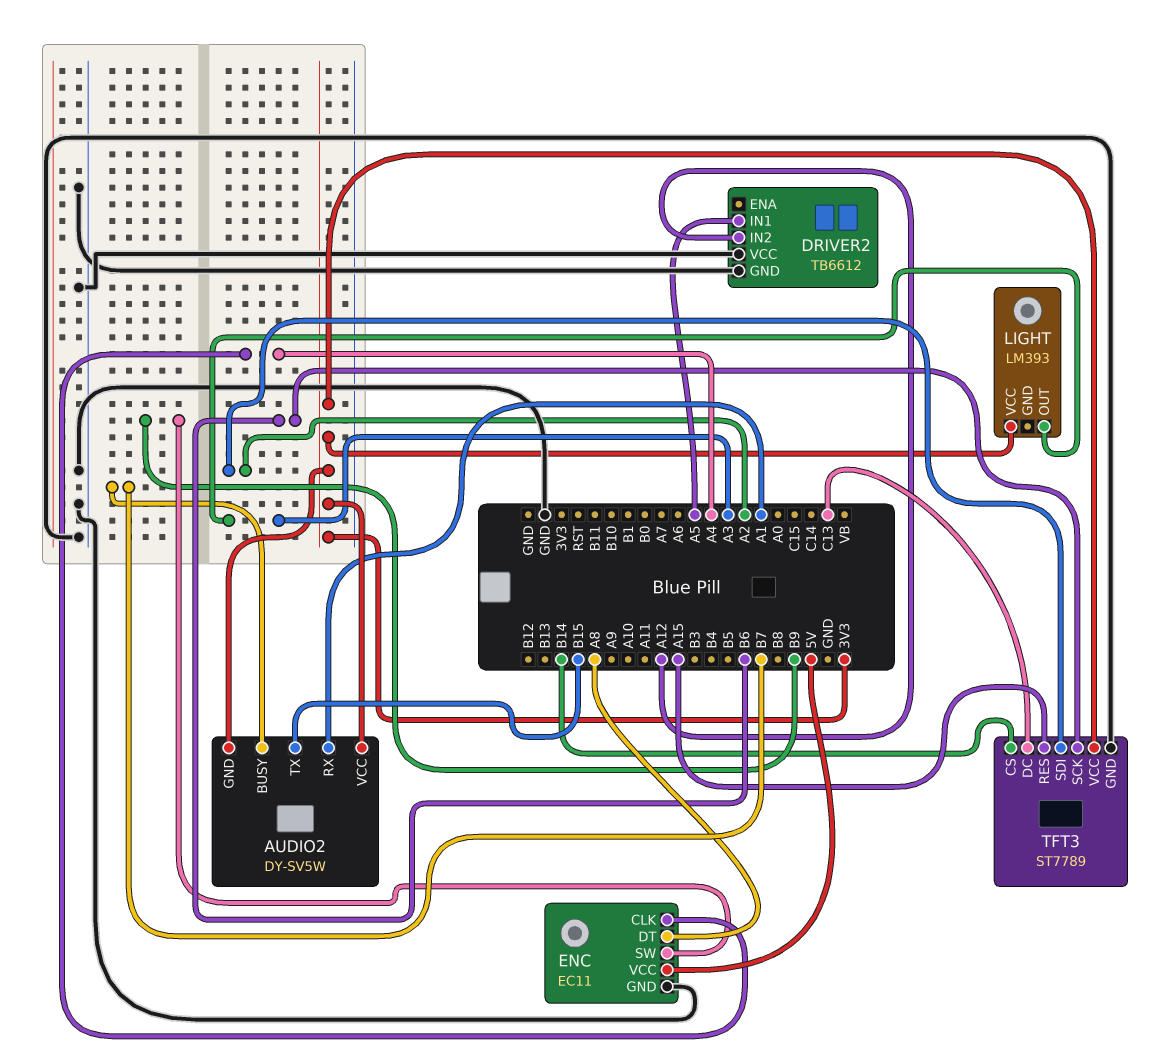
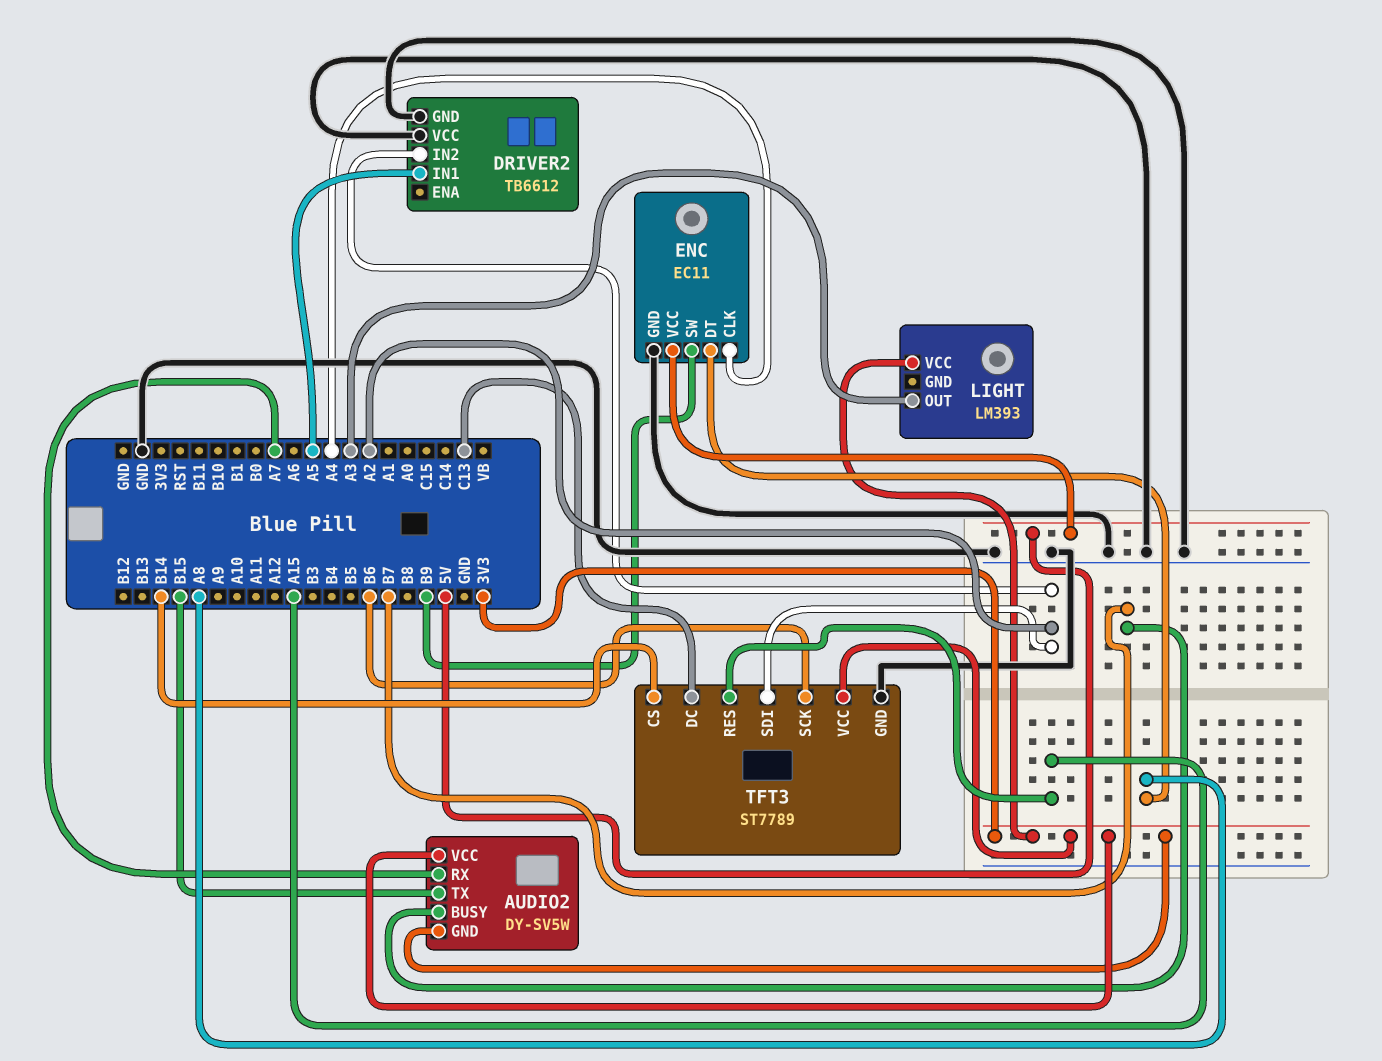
AUDIO2 pin RX: A1 -> A7
DRIVER2 pin IN2: A12 -> A2

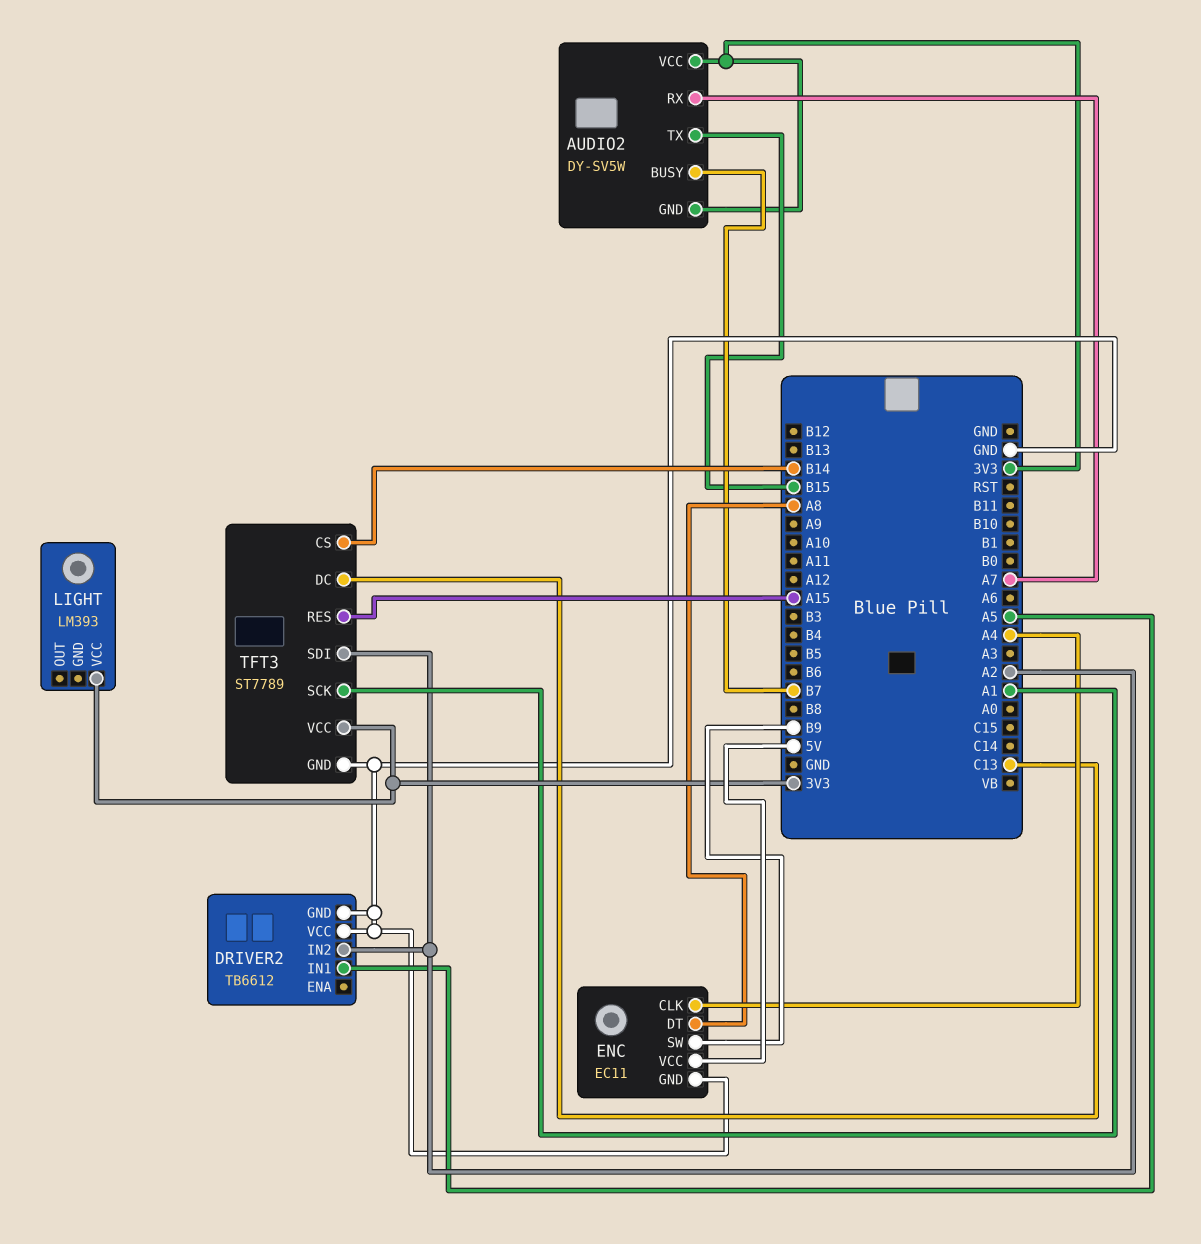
LIGHT pin OUT: A3 -> none
TFT3 pin SCK: B6 -> A1

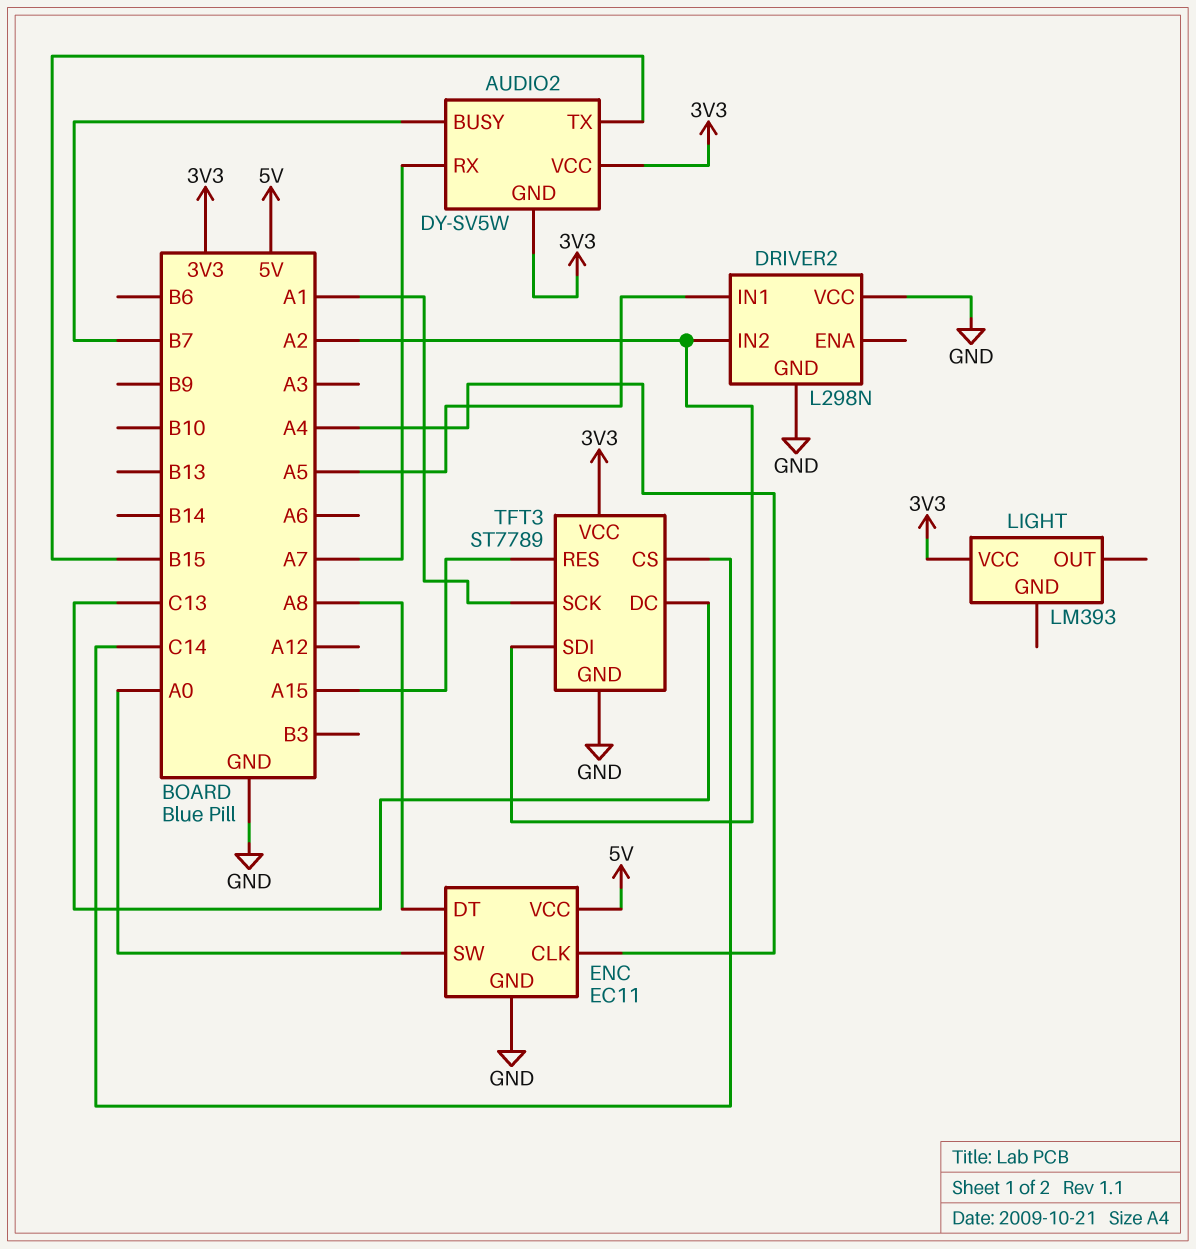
DRIVER2: TB6612 -> L298N
ENC pin SW: B9 -> A0
TFT3 pin CS: B14 -> C14

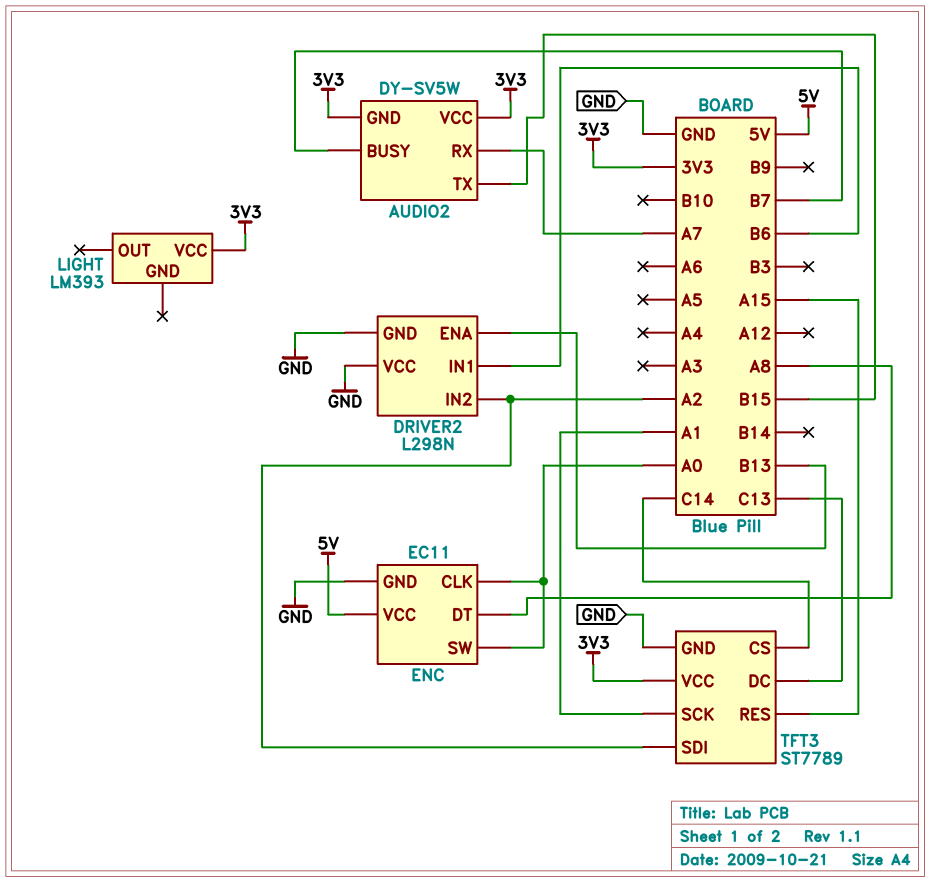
DRIVER2 pin ENA: none -> B13
DRIVER2 pin IN1: A5 -> B6
ENC pin CLK: A4 -> A0

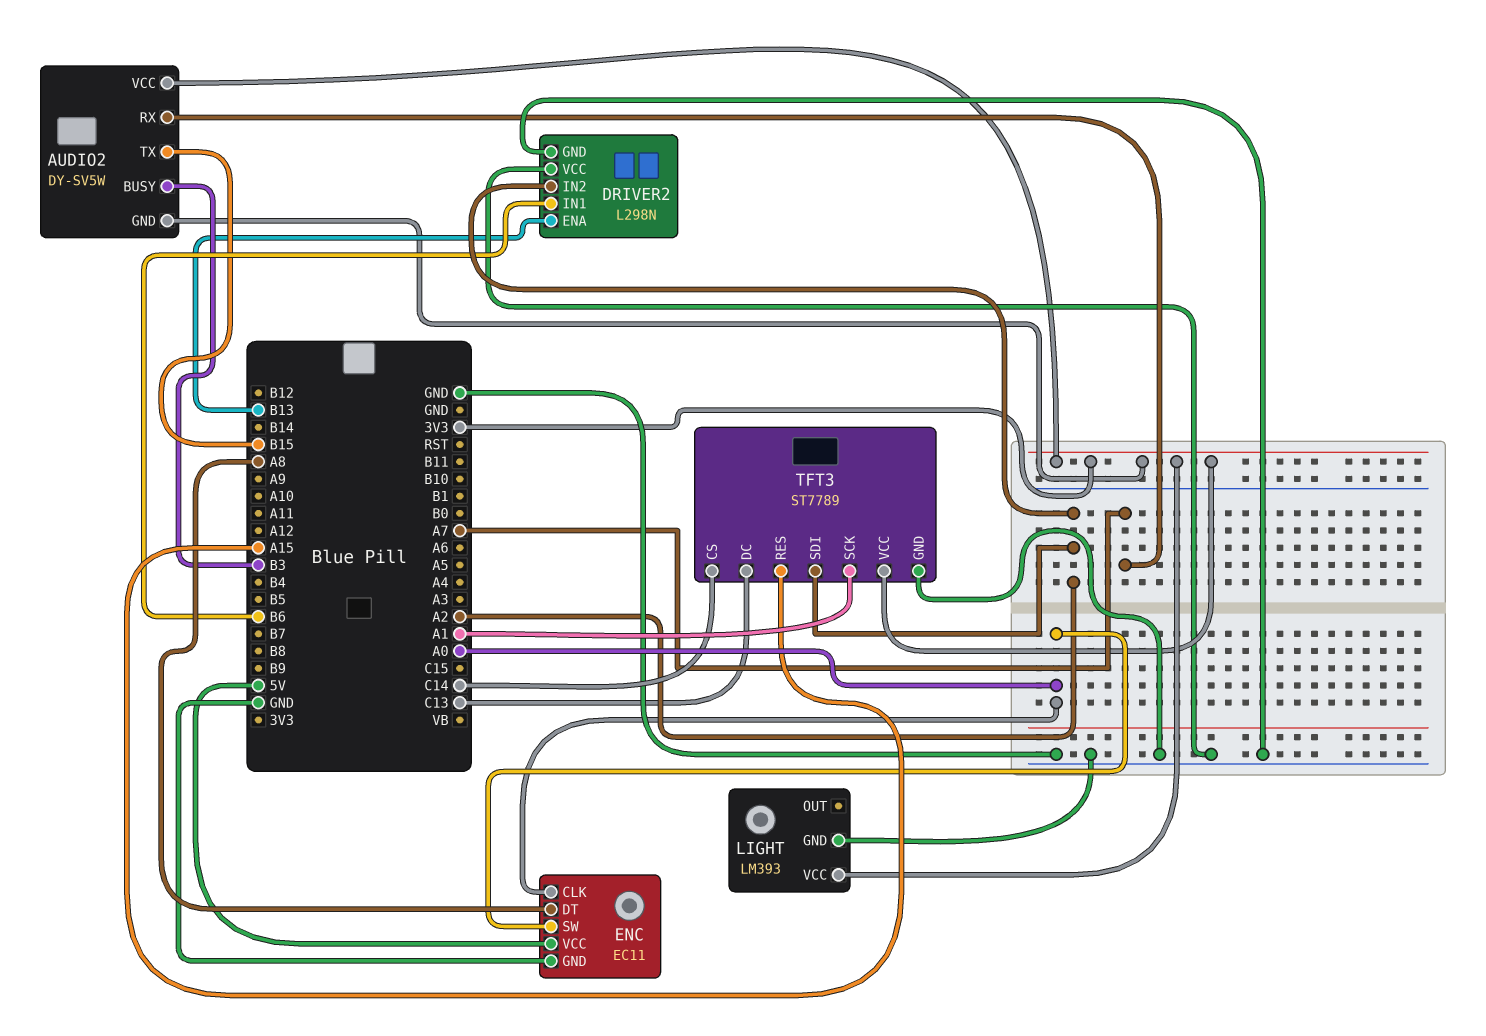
AUDIO2 pin BUSY: B7 -> B3
LIGHT pin GND: none -> GND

» Your objective
Your copy should hold exactly the lines from the line containing "DRIVER2: TB6612 -> L298N" through the last line of the listing above, both included, and no pictures.

» Solution to the exercise
DRIVER2: TB6612 -> L298N
ENC pin SW: B9 -> A0
TFT3 pin CS: B14 -> C14

DRIVER2 pin ENA: none -> B13
DRIVER2 pin IN1: A5 -> B6
ENC pin CLK: A4 -> A0

AUDIO2 pin BUSY: B7 -> B3
LIGHT pin GND: none -> GND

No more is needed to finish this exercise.